For the entries below, repeat exactly each line starting with the one that contains "D6: diode 1N4007" and going on through the one that contains "F1: none -> 1A (GND, SIG)", and no others.

■ Dataset entries ■
....

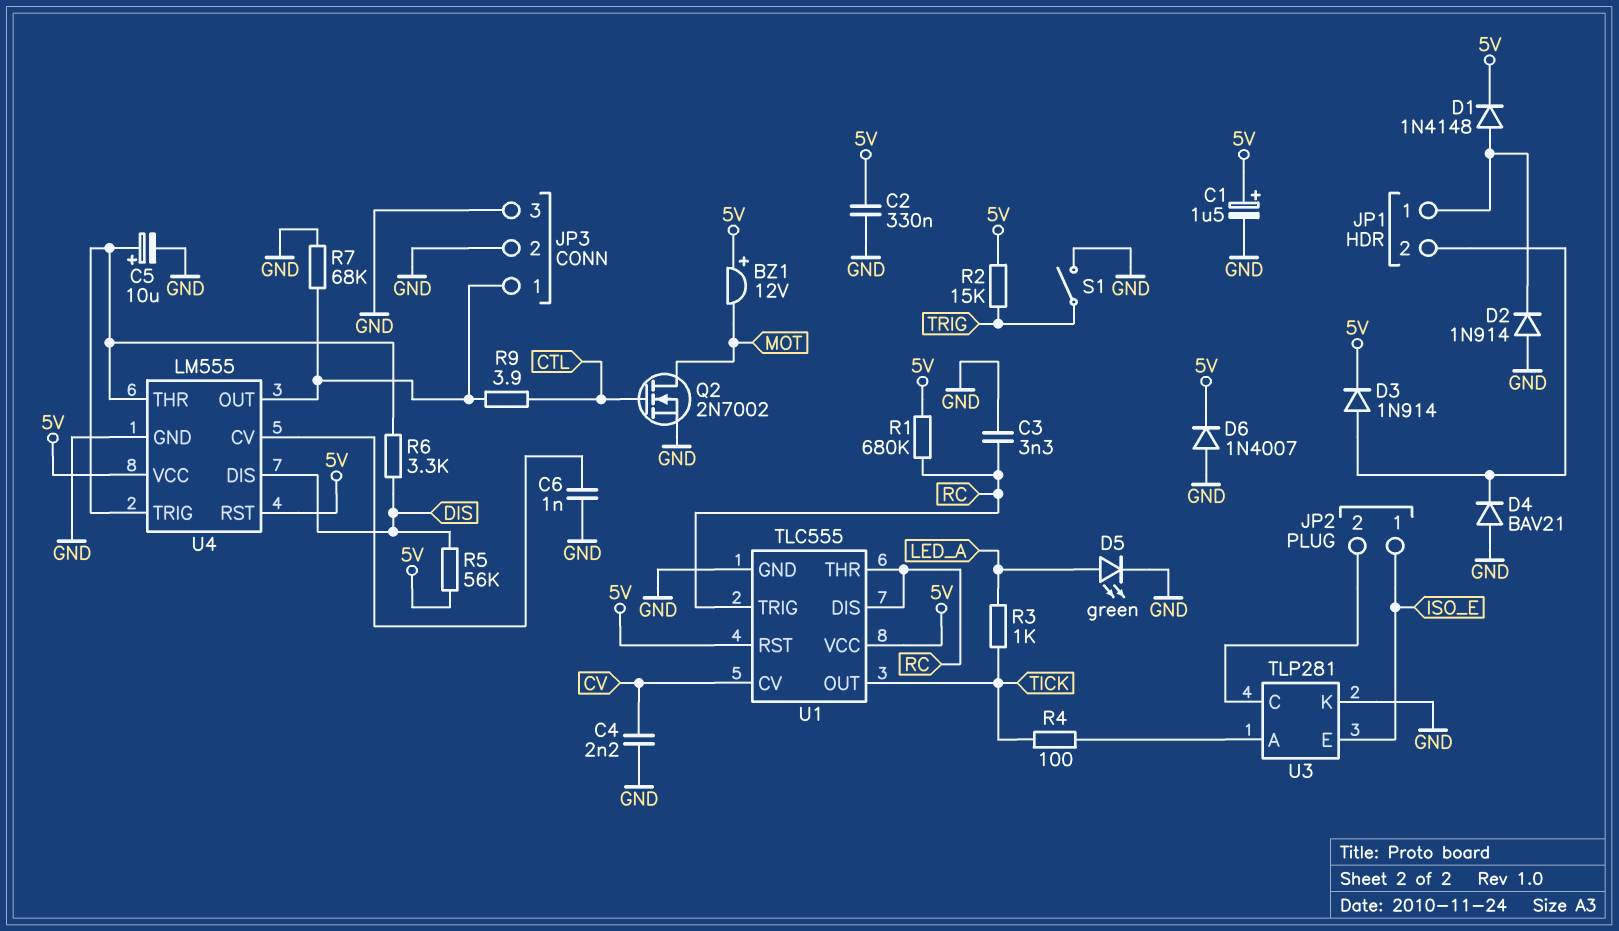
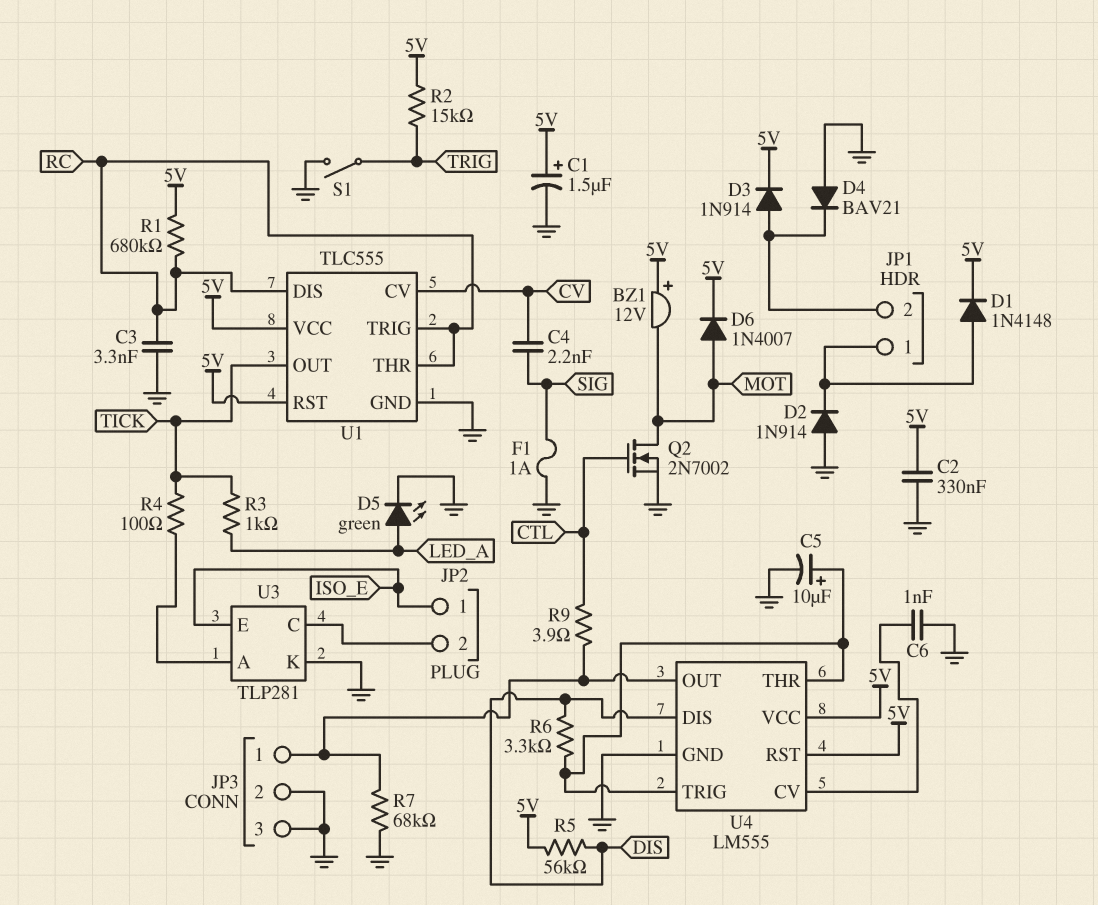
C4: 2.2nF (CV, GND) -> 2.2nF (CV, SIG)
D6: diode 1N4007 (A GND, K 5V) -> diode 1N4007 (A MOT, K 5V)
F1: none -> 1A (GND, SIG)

....

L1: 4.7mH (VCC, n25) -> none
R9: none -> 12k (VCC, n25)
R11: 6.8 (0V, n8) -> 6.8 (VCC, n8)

....

■ Response area ■
D6: diode 1N4007 (A GND, K 5V) -> diode 1N4007 (A MOT, K 5V)
F1: none -> 1A (GND, SIG)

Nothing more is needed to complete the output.